[YOUR INSTRUCTIONS] Apart from the pictures, write out the records that follow exactly.

Object change descriptions
______________________________

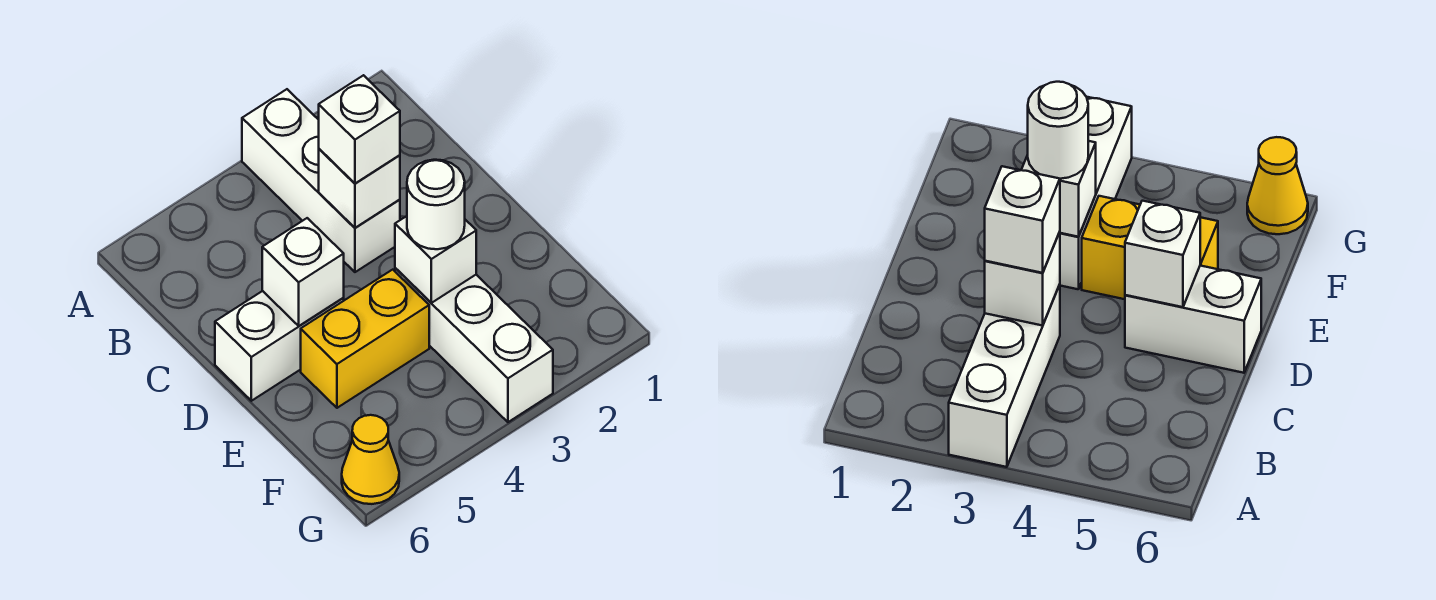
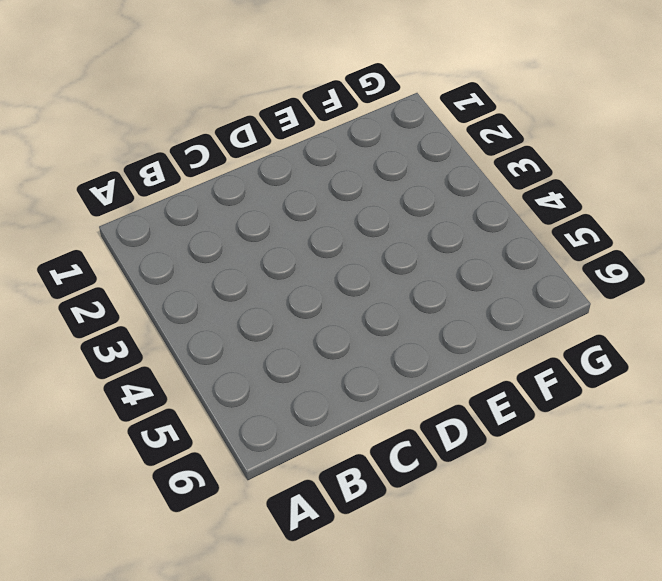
none -> white brick A3:C3 level 1
none -> white brick D5:D6 level 1

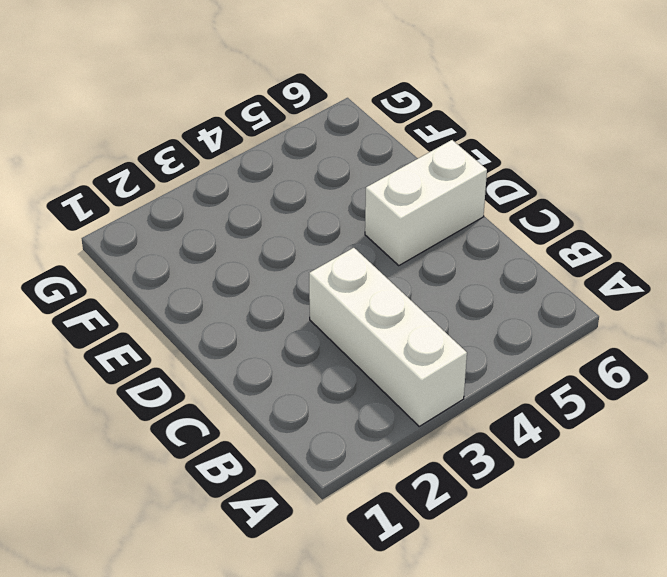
none -> white brick E3:G3 level 1
none -> yellow brick E4:E5 level 1

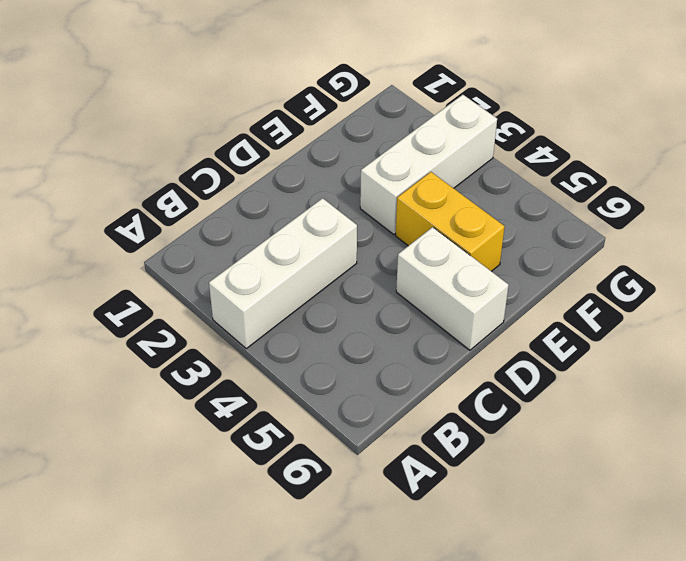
none -> yellow cone G6 level 1
none -> white brick C3 level 2

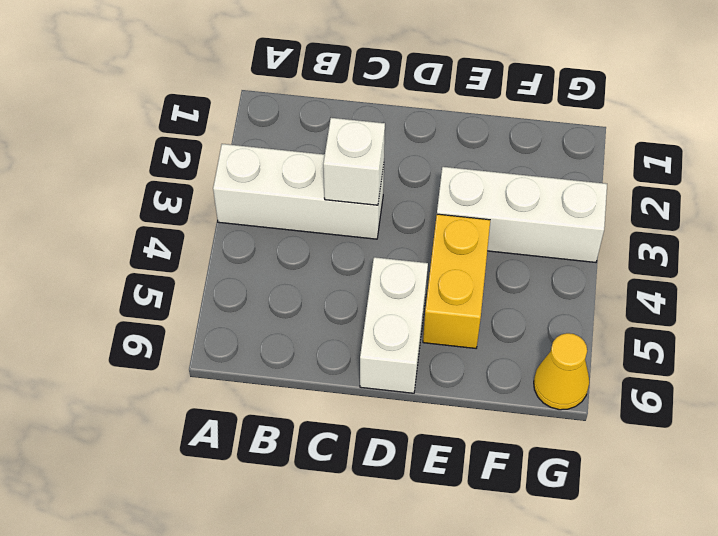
none -> white brick D5 level 2
none -> white brick E3 level 2

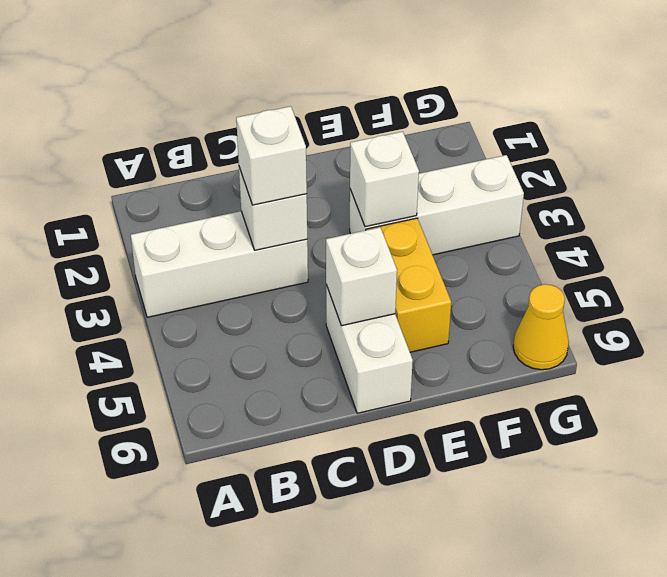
none -> white round brick E3 level 3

______________________________

[ANSWER TO THIS EXERCISE]
none -> white brick A3:C3 level 1
none -> white brick D5:D6 level 1

none -> white brick E3:G3 level 1
none -> yellow brick E4:E5 level 1

none -> yellow cone G6 level 1
none -> white brick C3 level 2

none -> white brick D5 level 2
none -> white brick E3 level 2

none -> white round brick E3 level 3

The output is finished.